- Requirements -
Select every line of the records that contains the string "kern" and copy each one out. Match letter case exactly.

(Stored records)
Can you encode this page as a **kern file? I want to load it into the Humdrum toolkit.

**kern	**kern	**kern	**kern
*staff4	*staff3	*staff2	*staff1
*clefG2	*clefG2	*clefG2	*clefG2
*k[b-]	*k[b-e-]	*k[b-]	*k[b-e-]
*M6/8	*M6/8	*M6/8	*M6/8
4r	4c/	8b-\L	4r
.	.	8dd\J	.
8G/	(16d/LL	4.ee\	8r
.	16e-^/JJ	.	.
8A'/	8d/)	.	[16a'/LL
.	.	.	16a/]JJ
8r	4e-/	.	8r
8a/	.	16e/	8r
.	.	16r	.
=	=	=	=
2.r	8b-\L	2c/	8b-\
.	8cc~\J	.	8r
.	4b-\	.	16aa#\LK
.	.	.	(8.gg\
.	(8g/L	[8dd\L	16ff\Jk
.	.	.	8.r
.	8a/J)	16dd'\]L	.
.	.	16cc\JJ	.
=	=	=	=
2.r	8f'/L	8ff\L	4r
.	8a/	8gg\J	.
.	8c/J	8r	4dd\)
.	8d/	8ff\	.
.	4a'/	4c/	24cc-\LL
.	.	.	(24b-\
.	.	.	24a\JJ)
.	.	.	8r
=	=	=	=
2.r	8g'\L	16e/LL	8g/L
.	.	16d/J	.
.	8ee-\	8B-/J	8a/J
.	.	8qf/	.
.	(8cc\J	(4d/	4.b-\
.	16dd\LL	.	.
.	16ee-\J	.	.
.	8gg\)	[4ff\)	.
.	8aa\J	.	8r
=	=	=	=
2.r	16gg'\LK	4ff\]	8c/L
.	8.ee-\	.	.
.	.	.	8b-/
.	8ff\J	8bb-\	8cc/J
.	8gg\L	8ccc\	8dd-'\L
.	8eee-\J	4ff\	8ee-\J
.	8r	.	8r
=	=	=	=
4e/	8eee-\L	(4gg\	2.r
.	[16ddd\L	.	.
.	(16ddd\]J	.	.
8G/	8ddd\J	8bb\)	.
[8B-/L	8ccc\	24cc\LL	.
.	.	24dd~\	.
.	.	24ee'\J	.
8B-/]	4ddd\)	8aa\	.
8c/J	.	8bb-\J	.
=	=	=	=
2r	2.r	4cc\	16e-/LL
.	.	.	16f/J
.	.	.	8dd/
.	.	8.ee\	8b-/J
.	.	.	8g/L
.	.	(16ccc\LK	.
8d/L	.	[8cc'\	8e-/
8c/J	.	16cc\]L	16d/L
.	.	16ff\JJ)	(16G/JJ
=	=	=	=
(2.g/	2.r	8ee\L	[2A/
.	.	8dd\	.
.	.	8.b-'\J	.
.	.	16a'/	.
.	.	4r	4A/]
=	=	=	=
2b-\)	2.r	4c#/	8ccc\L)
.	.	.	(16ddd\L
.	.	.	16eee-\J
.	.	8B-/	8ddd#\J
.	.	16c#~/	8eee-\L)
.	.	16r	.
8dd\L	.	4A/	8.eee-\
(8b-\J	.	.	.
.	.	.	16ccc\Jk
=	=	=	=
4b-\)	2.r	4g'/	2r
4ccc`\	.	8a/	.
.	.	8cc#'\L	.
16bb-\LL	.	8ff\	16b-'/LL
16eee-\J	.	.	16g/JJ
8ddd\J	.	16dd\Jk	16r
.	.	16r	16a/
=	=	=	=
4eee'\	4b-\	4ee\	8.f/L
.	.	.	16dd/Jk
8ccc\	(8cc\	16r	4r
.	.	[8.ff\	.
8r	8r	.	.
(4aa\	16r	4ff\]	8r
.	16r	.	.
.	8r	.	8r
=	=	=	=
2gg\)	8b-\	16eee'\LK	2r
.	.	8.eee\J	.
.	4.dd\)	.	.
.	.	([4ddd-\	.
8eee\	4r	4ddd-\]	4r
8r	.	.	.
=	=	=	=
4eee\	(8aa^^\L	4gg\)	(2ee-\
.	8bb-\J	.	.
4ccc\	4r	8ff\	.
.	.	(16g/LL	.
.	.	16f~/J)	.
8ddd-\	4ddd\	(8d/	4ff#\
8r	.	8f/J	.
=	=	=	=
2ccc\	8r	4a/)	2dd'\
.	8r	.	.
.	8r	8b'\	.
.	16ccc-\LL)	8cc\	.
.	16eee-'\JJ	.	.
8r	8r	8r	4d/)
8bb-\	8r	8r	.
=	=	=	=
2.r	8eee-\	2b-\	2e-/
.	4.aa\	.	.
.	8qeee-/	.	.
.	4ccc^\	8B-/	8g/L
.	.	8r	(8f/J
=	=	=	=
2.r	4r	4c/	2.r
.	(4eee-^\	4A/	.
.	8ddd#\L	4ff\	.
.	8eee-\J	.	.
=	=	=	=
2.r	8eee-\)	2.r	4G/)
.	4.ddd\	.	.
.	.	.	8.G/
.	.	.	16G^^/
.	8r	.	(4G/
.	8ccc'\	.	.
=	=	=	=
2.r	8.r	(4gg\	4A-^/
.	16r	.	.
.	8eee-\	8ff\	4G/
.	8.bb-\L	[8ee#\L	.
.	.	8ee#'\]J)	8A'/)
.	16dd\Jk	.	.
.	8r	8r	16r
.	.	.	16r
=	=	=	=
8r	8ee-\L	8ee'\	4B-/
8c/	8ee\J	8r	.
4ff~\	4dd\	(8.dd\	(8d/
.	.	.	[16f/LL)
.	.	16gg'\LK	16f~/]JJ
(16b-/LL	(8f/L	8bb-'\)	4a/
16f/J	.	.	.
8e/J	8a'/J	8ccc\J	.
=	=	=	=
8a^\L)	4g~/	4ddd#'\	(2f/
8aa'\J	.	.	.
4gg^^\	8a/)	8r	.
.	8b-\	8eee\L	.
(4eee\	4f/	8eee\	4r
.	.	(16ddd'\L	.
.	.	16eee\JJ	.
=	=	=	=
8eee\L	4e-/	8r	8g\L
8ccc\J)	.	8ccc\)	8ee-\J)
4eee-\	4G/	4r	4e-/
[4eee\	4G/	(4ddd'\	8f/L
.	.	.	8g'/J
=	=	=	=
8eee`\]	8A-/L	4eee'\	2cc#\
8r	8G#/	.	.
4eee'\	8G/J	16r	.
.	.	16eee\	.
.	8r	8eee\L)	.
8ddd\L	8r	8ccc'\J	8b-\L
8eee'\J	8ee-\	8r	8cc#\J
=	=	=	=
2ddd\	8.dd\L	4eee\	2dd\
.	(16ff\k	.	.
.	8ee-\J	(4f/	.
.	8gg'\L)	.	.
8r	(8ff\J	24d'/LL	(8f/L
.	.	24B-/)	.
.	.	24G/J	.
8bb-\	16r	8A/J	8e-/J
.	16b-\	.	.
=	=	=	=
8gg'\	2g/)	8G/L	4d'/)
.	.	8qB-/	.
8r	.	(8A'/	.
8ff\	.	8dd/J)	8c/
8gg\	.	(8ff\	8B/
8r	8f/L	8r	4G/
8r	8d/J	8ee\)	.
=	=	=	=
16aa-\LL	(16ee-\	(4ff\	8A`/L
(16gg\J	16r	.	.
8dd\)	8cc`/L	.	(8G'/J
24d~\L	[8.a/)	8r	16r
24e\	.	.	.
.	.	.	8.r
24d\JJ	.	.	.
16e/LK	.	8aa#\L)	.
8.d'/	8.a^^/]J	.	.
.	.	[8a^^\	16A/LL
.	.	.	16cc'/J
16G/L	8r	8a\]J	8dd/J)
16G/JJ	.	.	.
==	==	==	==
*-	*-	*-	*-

- Answer to this exercise -
Can you encode this page as a **kern file? I want to load it into the Humdrum toolkit.
**kern	**kern	**kern	**kern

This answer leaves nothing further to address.